● Problem requirements
Only an exact, complete copy of the listing will serve as the answer.

● Data records
========================================================================

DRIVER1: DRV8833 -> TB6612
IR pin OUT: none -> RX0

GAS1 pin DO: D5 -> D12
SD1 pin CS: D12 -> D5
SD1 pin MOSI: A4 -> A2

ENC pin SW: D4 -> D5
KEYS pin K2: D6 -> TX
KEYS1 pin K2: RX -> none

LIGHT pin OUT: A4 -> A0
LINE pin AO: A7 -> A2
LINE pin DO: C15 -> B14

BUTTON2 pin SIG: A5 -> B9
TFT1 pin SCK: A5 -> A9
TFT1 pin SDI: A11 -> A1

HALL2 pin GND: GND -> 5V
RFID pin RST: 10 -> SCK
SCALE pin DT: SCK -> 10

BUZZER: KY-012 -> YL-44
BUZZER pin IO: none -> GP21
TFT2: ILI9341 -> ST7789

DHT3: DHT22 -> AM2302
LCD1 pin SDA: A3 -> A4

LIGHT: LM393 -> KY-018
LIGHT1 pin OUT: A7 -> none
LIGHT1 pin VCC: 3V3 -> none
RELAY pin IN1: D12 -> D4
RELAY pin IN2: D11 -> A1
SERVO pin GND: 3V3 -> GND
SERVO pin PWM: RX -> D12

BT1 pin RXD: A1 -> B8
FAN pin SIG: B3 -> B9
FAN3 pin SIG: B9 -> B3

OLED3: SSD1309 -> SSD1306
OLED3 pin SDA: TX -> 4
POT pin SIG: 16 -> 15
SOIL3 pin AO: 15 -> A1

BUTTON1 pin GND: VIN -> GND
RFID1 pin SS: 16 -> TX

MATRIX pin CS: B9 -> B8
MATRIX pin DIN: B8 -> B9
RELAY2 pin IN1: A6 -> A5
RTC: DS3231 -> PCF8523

========================================================================

● Response to the task
DRIVER1: DRV8833 -> TB6612
IR pin OUT: none -> RX0

GAS1 pin DO: D5 -> D12
SD1 pin CS: D12 -> D5
SD1 pin MOSI: A4 -> A2

ENC pin SW: D4 -> D5
KEYS pin K2: D6 -> TX
KEYS1 pin K2: RX -> none

LIGHT pin OUT: A4 -> A0
LINE pin AO: A7 -> A2
LINE pin DO: C15 -> B14

BUTTON2 pin SIG: A5 -> B9
TFT1 pin SCK: A5 -> A9
TFT1 pin SDI: A11 -> A1

HALL2 pin GND: GND -> 5V
RFID pin RST: 10 -> SCK
SCALE pin DT: SCK -> 10

BUZZER: KY-012 -> YL-44
BUZZER pin IO: none -> GP21
TFT2: ILI9341 -> ST7789

DHT3: DHT22 -> AM2302
LCD1 pin SDA: A3 -> A4

LIGHT: LM393 -> KY-018
LIGHT1 pin OUT: A7 -> none
LIGHT1 pin VCC: 3V3 -> none
RELAY pin IN1: D12 -> D4
RELAY pin IN2: D11 -> A1
SERVO pin GND: 3V3 -> GND
SERVO pin PWM: RX -> D12

BT1 pin RXD: A1 -> B8
FAN pin SIG: B3 -> B9
FAN3 pin SIG: B9 -> B3

OLED3: SSD1309 -> SSD1306
OLED3 pin SDA: TX -> 4
POT pin SIG: 16 -> 15
SOIL3 pin AO: 15 -> A1

BUTTON1 pin GND: VIN -> GND
RFID1 pin SS: 16 -> TX

MATRIX pin CS: B9 -> B8
MATRIX pin DIN: B8 -> B9
RELAY2 pin IN1: A6 -> A5
RTC: DS3231 -> PCF8523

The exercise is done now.